Nothing but the lines from the one including "brown arrow: moved 10 px right, 2 px down" through the last line of the entries, restated exactly, should appear in the answer; omit the pictures.
::: Records supplied :::
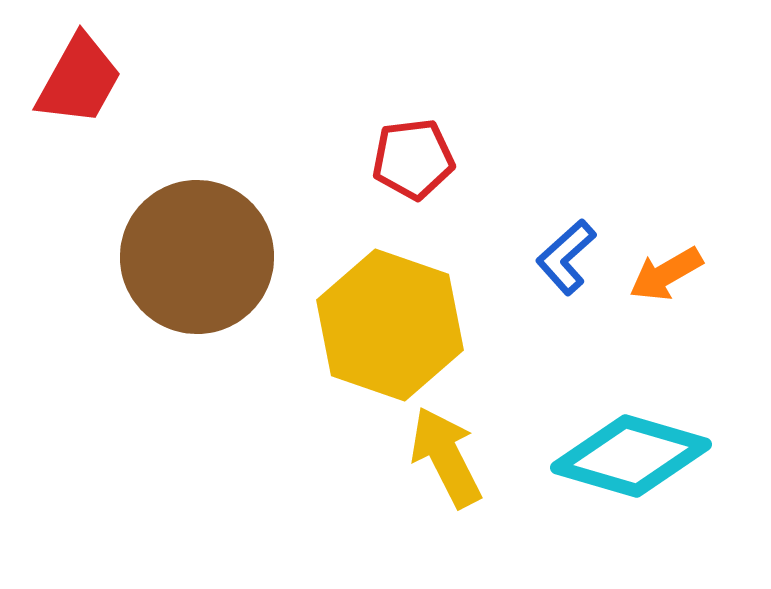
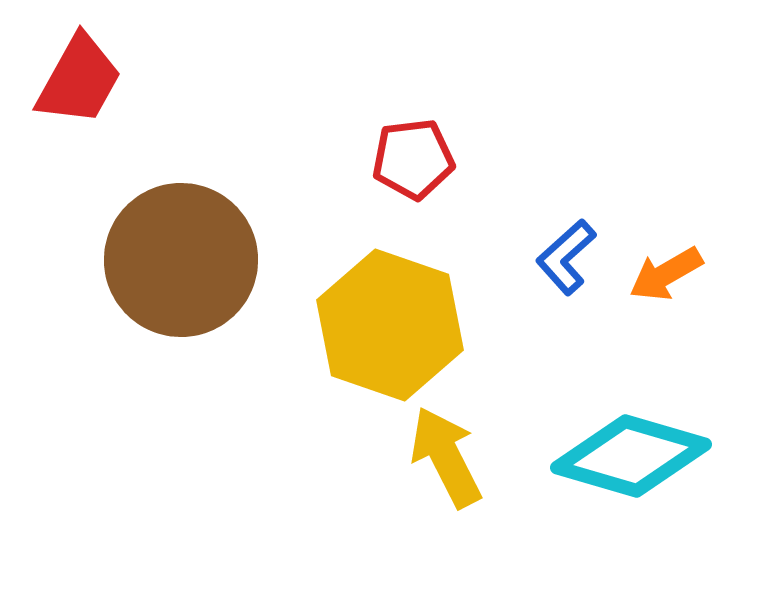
brown circle: moved 16 px left, 3 px down
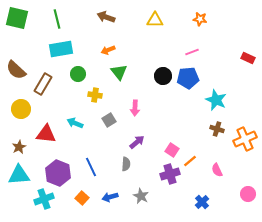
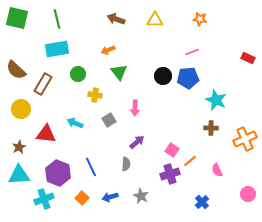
brown arrow: moved 10 px right, 2 px down
cyan rectangle: moved 4 px left
brown cross: moved 6 px left, 1 px up; rotated 16 degrees counterclockwise
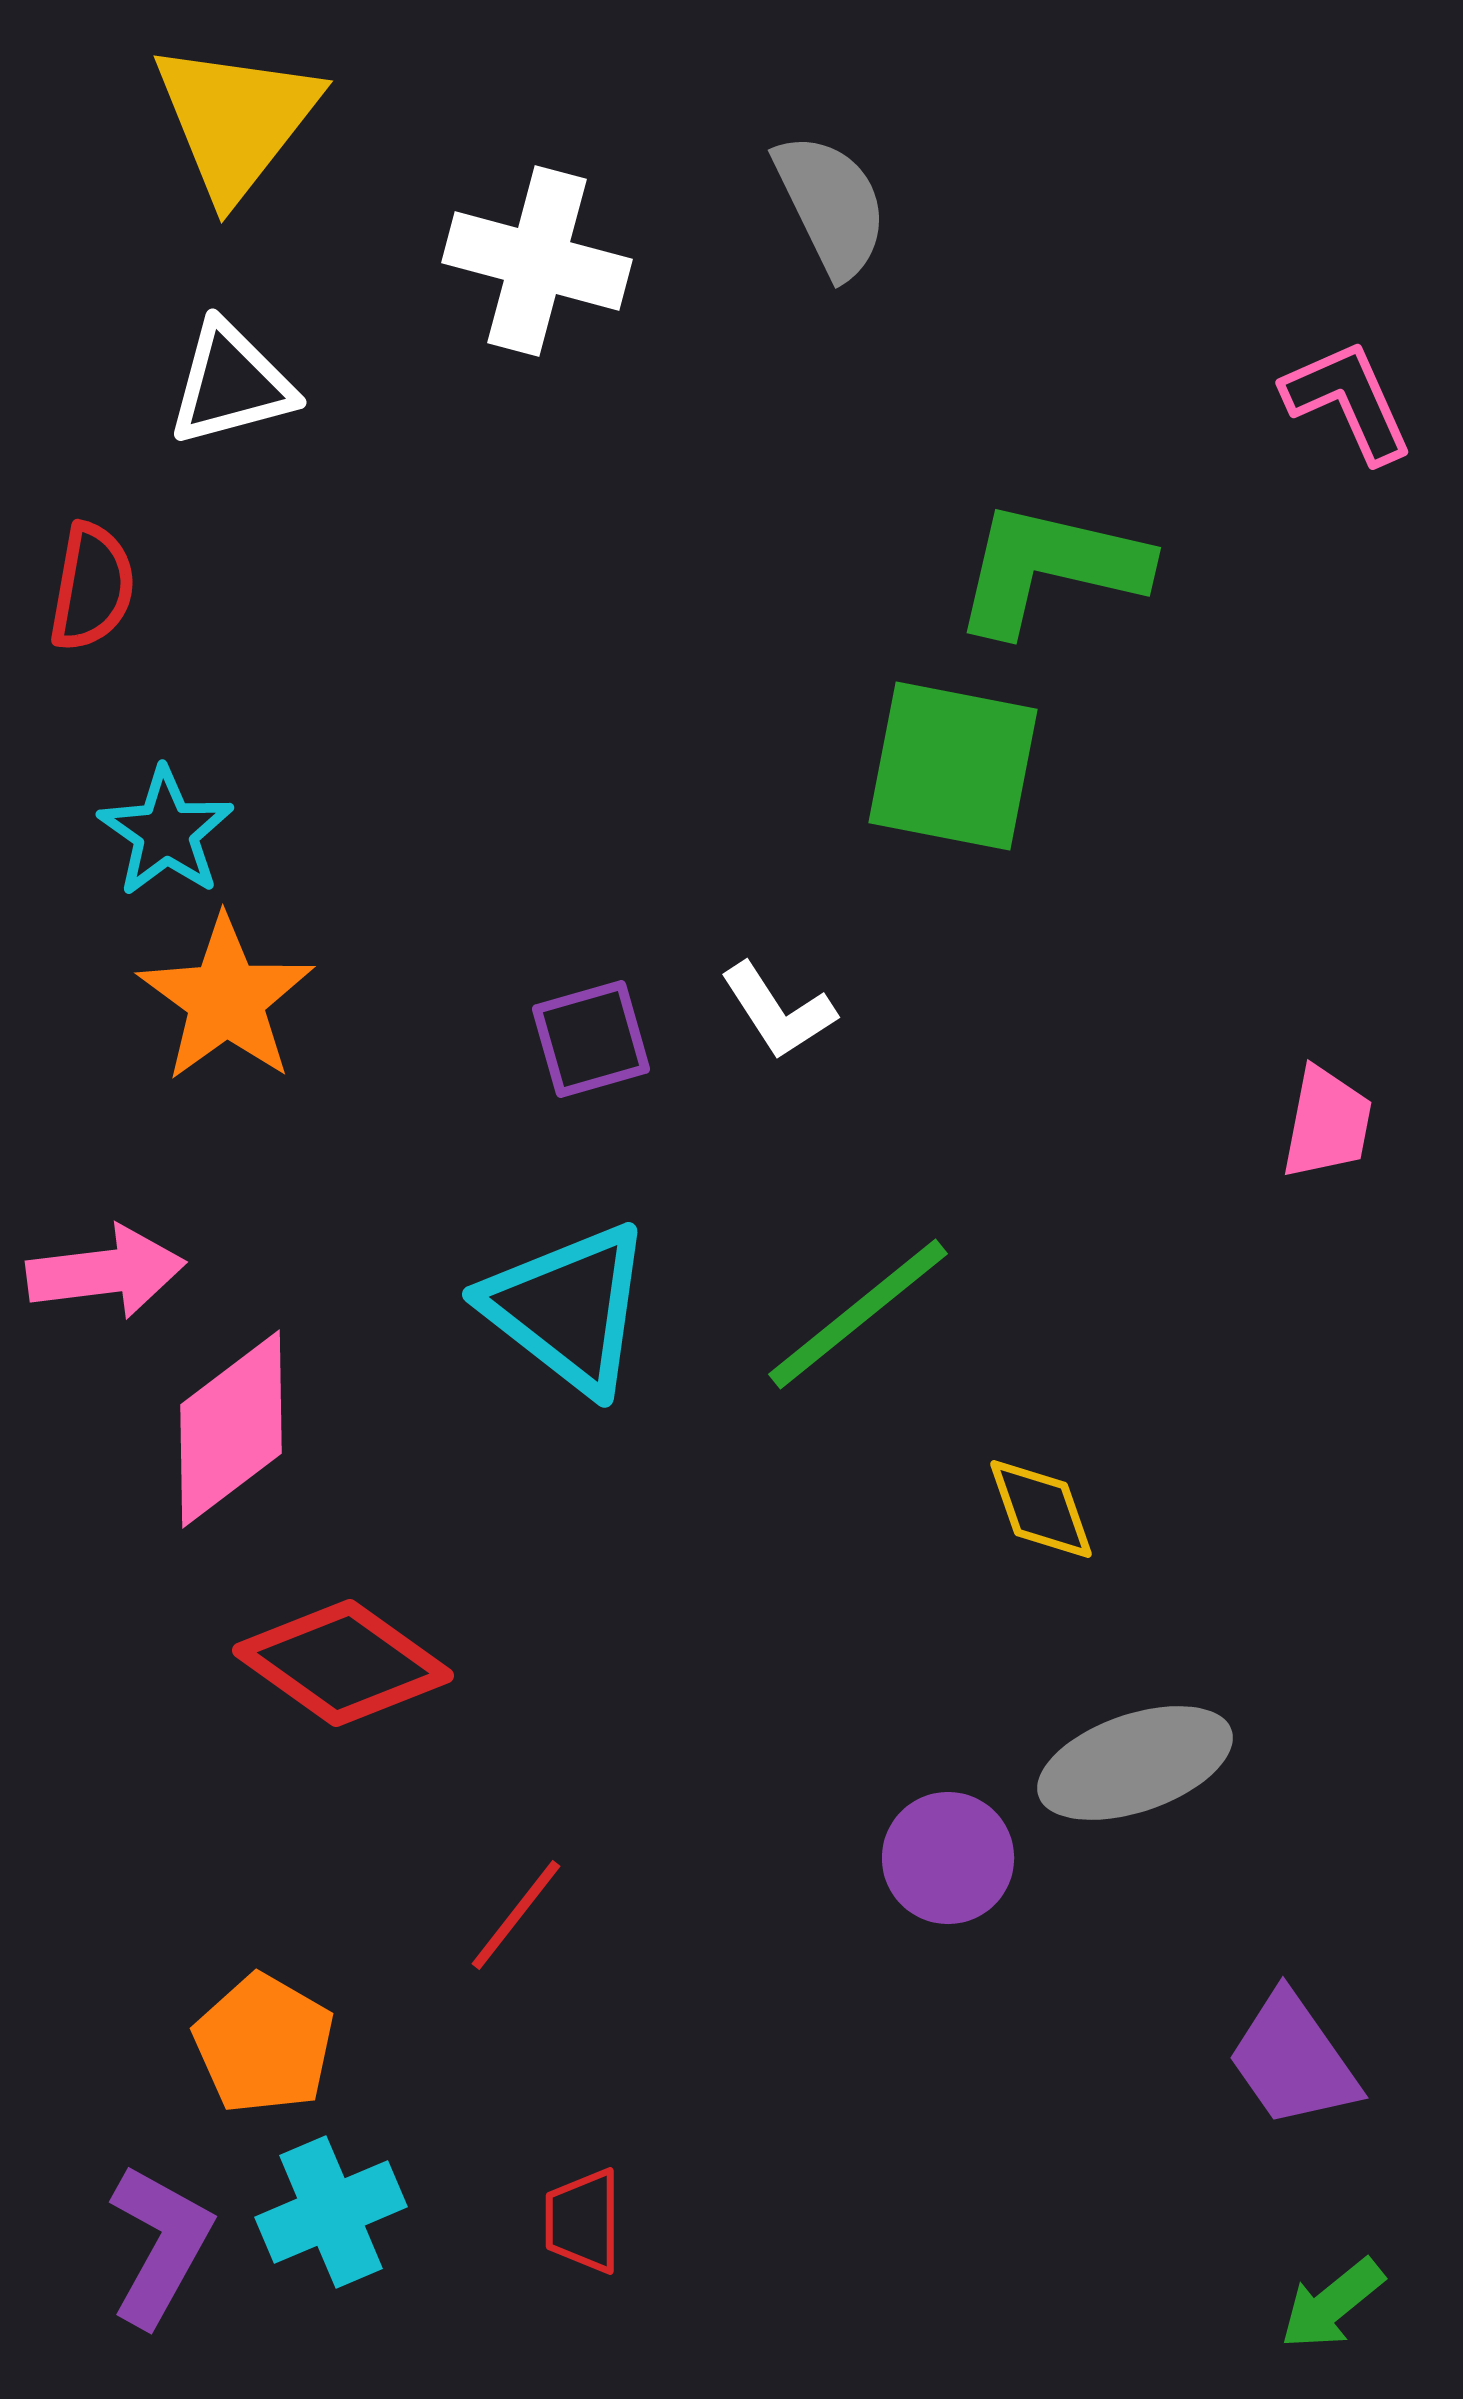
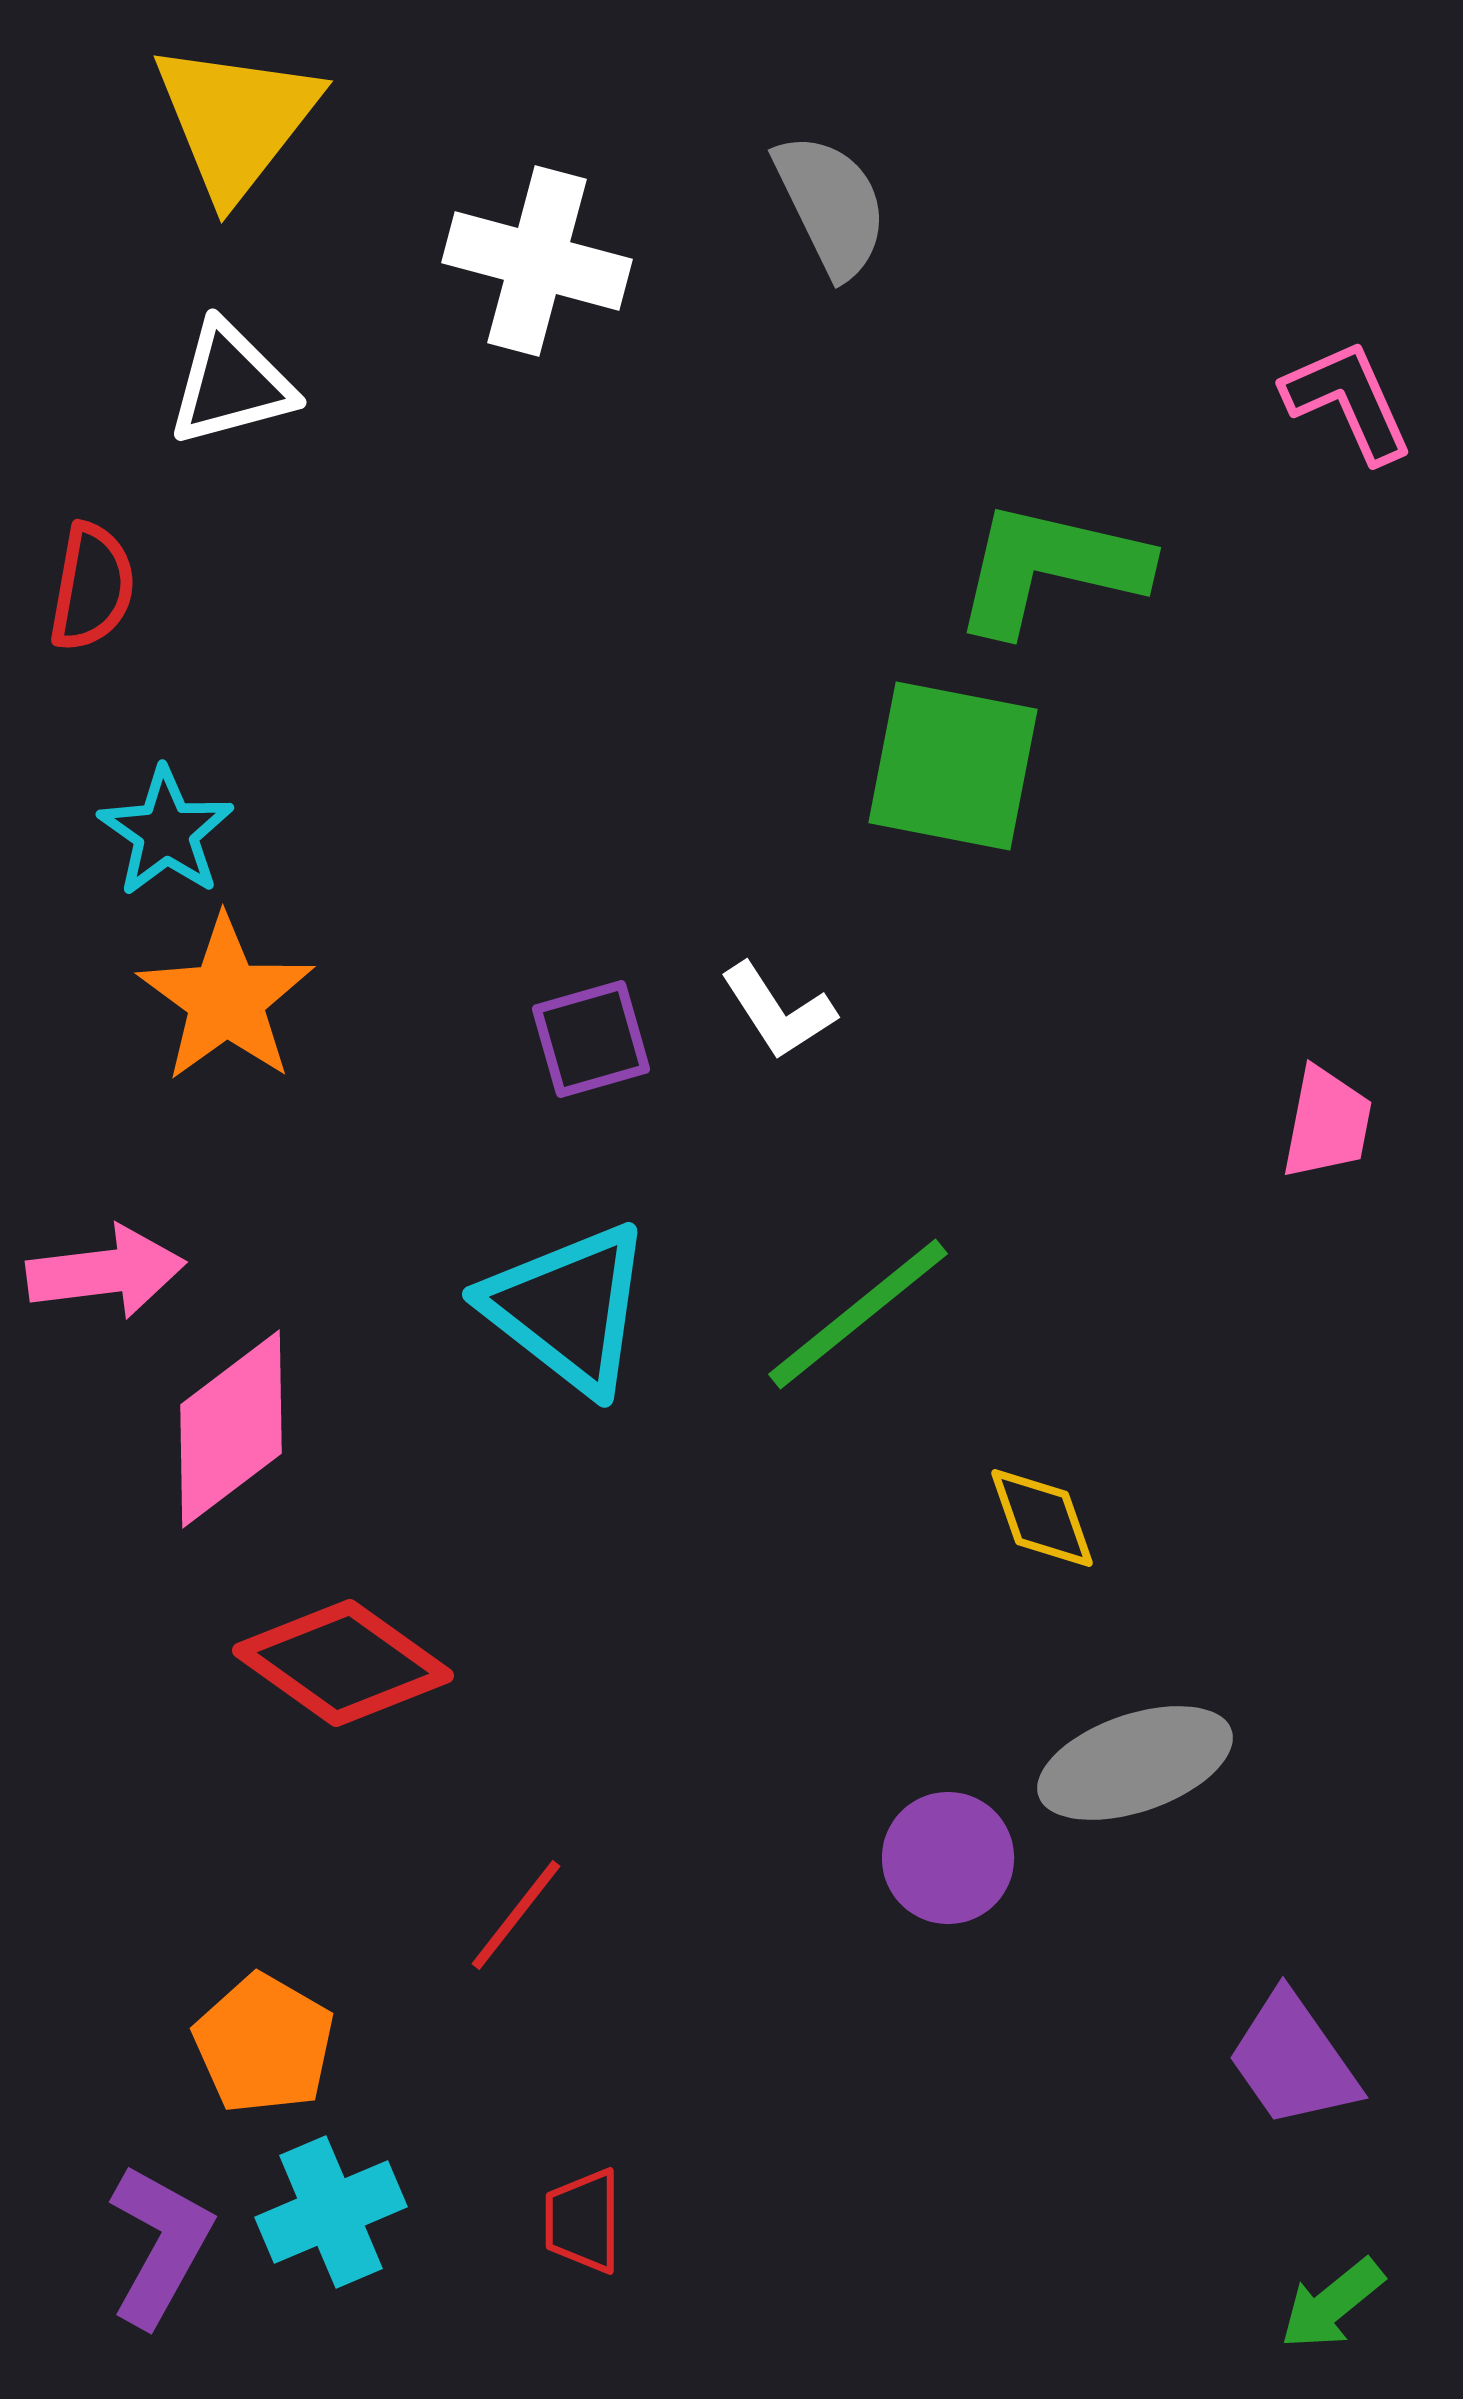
yellow diamond: moved 1 px right, 9 px down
:::
__Solution to the exercise__.
brown arrow: moved 10 px right, 2 px down
cyan rectangle: moved 4 px left
brown cross: moved 6 px left, 1 px up; rotated 16 degrees counterclockwise
yellow diamond: moved 1 px right, 9 px down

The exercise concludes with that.